### ABOUT THIS TASK
Return an exact copy of the entries, skipping any picture you find.

(Records drawn from a dataset)
= = = =

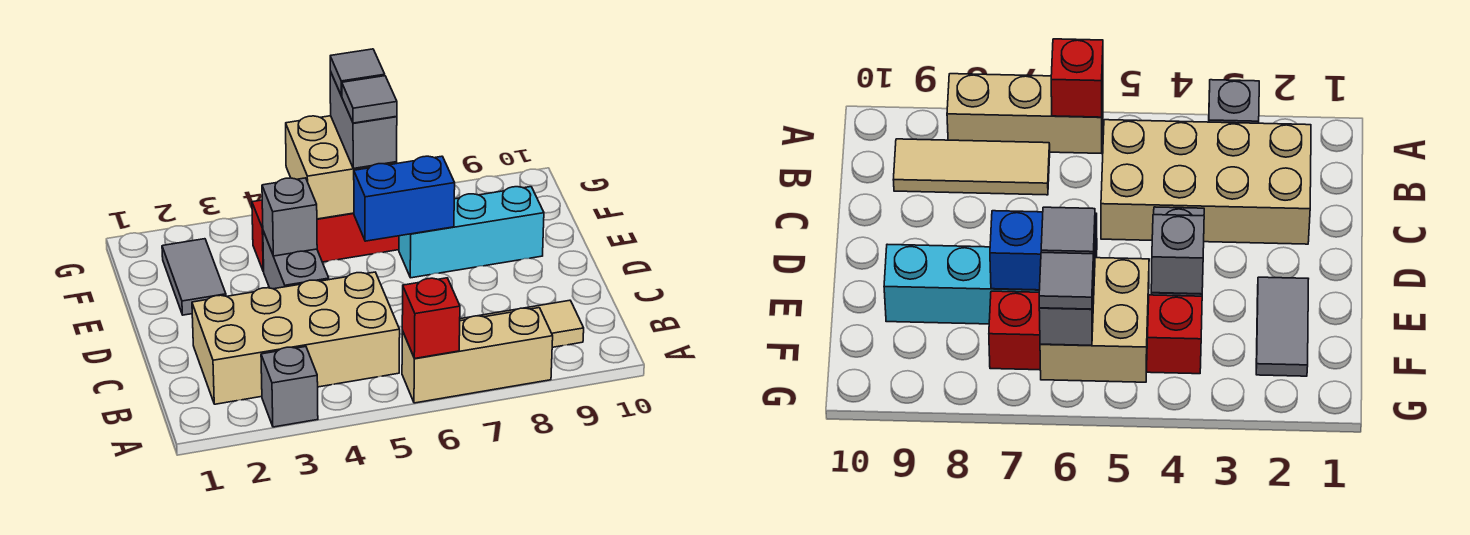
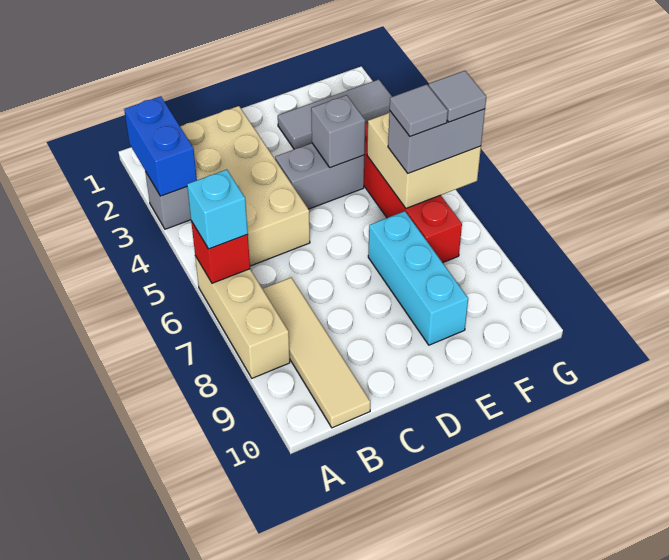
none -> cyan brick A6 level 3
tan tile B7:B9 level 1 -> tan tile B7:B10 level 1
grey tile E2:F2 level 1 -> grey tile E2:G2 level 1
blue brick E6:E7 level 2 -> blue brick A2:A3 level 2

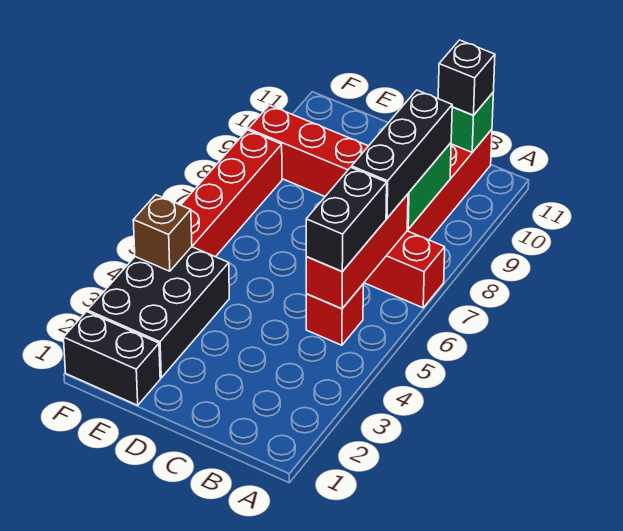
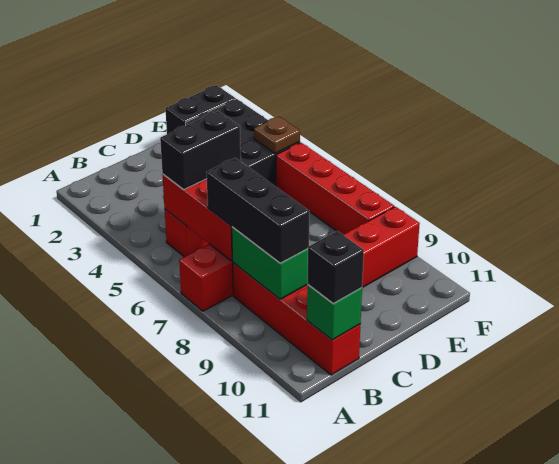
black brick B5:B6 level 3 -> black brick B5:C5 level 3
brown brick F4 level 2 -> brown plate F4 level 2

= = = =

### RESULT OF THE EXERCISE
none -> cyan brick A6 level 3
tan tile B7:B9 level 1 -> tan tile B7:B10 level 1
grey tile E2:F2 level 1 -> grey tile E2:G2 level 1
blue brick E6:E7 level 2 -> blue brick A2:A3 level 2

black brick B5:B6 level 3 -> black brick B5:C5 level 3
brown brick F4 level 2 -> brown plate F4 level 2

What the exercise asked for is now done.